- **What you have to do**: Of the material below, the lines to be retyped are those from the line containing "shelving: (468, 304) -> (188, 488), moved" through the line containing "plant: (662, 840)", inclusive; reproduce them exactly.

- **Source information**:
┌────────
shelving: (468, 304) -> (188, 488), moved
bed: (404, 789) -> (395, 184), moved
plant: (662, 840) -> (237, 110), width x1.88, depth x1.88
└────────
┌────────
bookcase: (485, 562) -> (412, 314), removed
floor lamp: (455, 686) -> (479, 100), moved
└────────
- **Response**:
shelving: (468, 304) -> (188, 488), moved
bed: (404, 789) -> (395, 184), moved
plant: (662, 840) -> (237, 110), width x1.88, depth x1.88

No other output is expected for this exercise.